┌─ Given entries

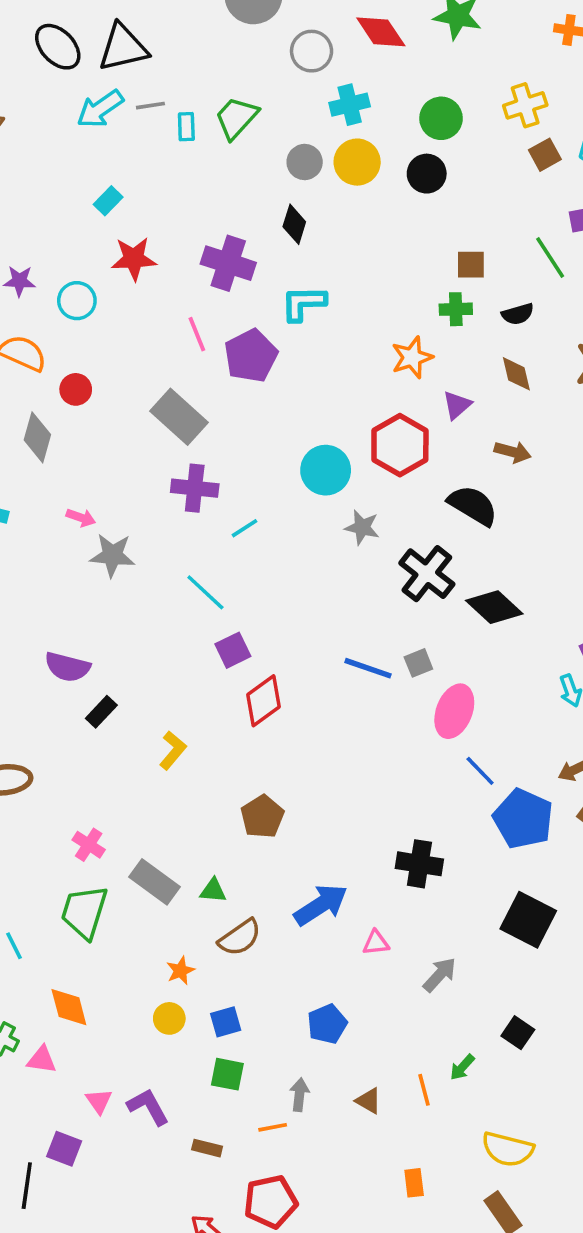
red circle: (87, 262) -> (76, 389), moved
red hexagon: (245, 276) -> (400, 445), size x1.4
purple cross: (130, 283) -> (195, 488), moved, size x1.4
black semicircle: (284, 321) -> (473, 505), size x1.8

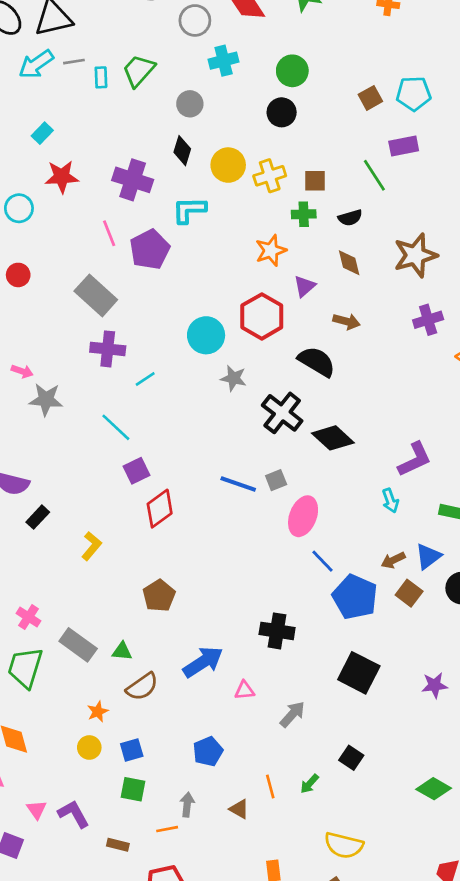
yellow cross: (525, 105) -> (270, 176), moved
yellow circle: (357, 162) -> (228, 165), moved
orange line: (424, 1090) -> (270, 786), moved

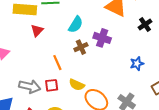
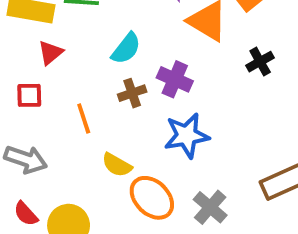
blue star: (137, 64) -> (187, 136), moved, size x1.6
red square: (52, 85) -> (29, 95), moved

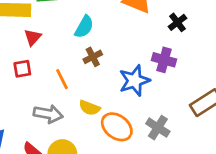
purple cross: (175, 79) -> (164, 60), moved
gray arrow: (26, 159) -> (48, 114), moved

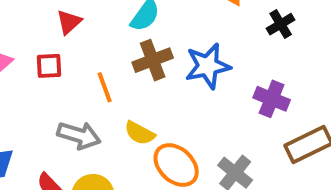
brown cross: (93, 57) -> (153, 60), size x1.4
purple cross: (164, 60) -> (272, 99), moved
blue star: (134, 81) -> (208, 66), moved

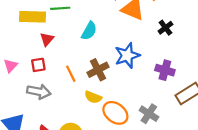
brown cross: (153, 60) -> (98, 70), moved
gray arrow: (79, 135) -> (39, 92), moved

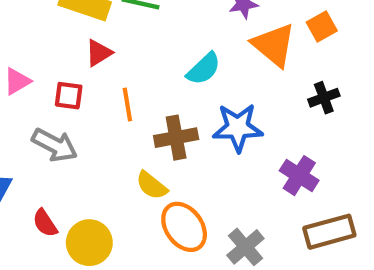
cyan semicircle: (89, 31) -> (204, 69), moved
orange line: (71, 74) -> (127, 104), moved

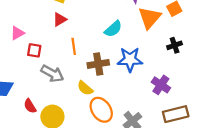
orange triangle: (274, 45) -> (150, 18), turned 30
red square: (69, 96) -> (34, 50), moved
gray arrow: (55, 145) -> (52, 74), moved

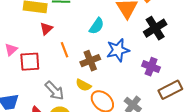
black cross: (175, 45) -> (155, 28), size x1.6
red square: (34, 50) -> (30, 62), size x1.5
gray arrow: (52, 74) -> (54, 91), moved, turned 30

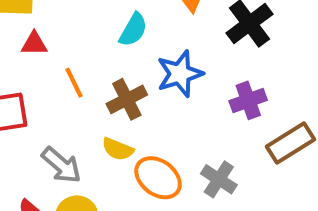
red triangle: (46, 29) -> (34, 44), turned 48
purple cross: (151, 67) -> (248, 100), turned -36

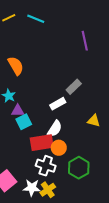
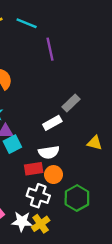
purple line: (85, 41) -> (50, 49), moved
white semicircle: (55, 129) -> (49, 152), turned 48
red rectangle: (42, 143) -> (34, 169), size x0.7

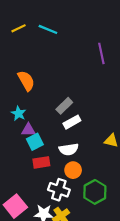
purple line: (50, 49) -> (101, 53), moved
gray rectangle: (71, 103) -> (64, 106), moved
red rectangle: (34, 169) -> (41, 162), moved

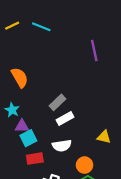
orange circle: (73, 170) -> (85, 165), moved

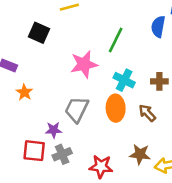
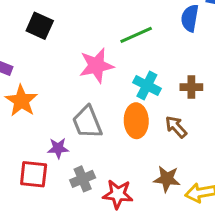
green line: (116, 40) -> (136, 35), turned 40
orange star: (24, 92) -> (21, 101), size x1.5
gray trapezoid: (77, 109) -> (87, 122), turned -48
gray cross: (62, 154) -> (83, 179), moved

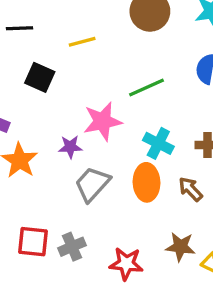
gray trapezoid: (87, 122) -> (92, 184), turned 64
purple star: (58, 148) -> (70, 147), moved
gray cross: (83, 179) -> (72, 247), moved

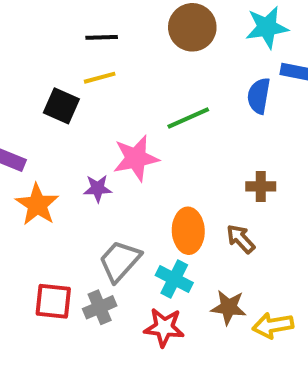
black line: (19, 28) -> (102, 37), moved
yellow line: (82, 42) -> (100, 78), moved
cyan cross: (158, 143) -> (174, 279), moved
gray trapezoid: (92, 184) -> (120, 261), moved

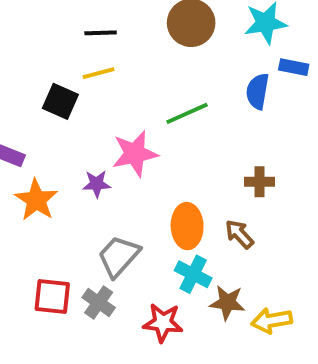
cyan cross: (174, 279) -> (193, 274), moved
gray cross: (100, 307) -> (99, 303), turned -32

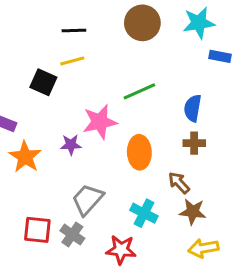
blue semicircle: (258, 91) -> (193, 108), moved
orange ellipse: (187, 226) -> (139, 152), moved
brown star: (227, 303) -> (193, 212), moved

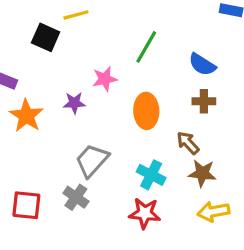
green line: (139, 91) -> (146, 47), turned -36
blue semicircle: (193, 108) -> (202, 65), turned -68
pink star: (100, 122) -> (105, 79), size x0.7
red square: (37, 230) -> (26, 205), moved
red star: (121, 250) -> (145, 213), moved

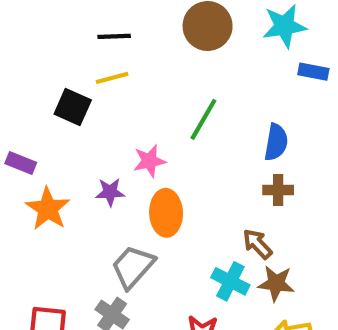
blue semicircle: (202, 65) -> (276, 142), turned -112
orange ellipse: (146, 111) -> (166, 213), moved
cyan cross: (151, 175) -> (230, 281), moved

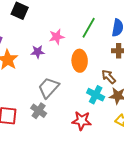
green line: (203, 119) -> (89, 28), moved
orange ellipse: (166, 213) -> (80, 61), moved

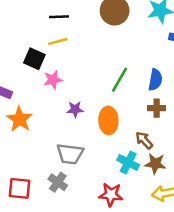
pink star: (57, 37) -> (53, 80), moved
purple star: (38, 52) -> (75, 109), moved
gray trapezoid: (49, 88) -> (70, 154), turned -125

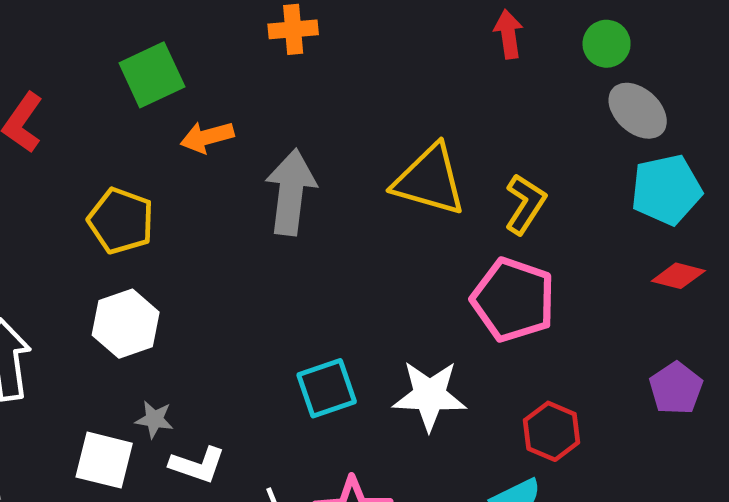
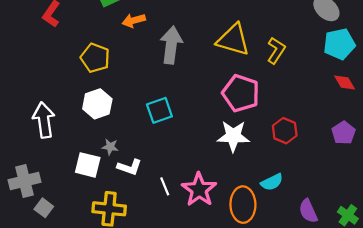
red diamond: (678, 276) -> (345, 83), turned 45
pink pentagon: (513, 300) -> (241, 93), moved
cyan square: (327, 388) -> (159, 110), moved
red hexagon: (552, 431) -> (285, 131), moved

└─

* What this task involves *
Whenever a line above includes the string "trapezoid", copy it.

* Task response *
gray trapezoid: (77, 109) -> (87, 122), turned -48
gray trapezoid: (87, 122) -> (92, 184), turned 64
gray trapezoid: (92, 184) -> (120, 261), moved
gray trapezoid: (49, 88) -> (70, 154), turned -125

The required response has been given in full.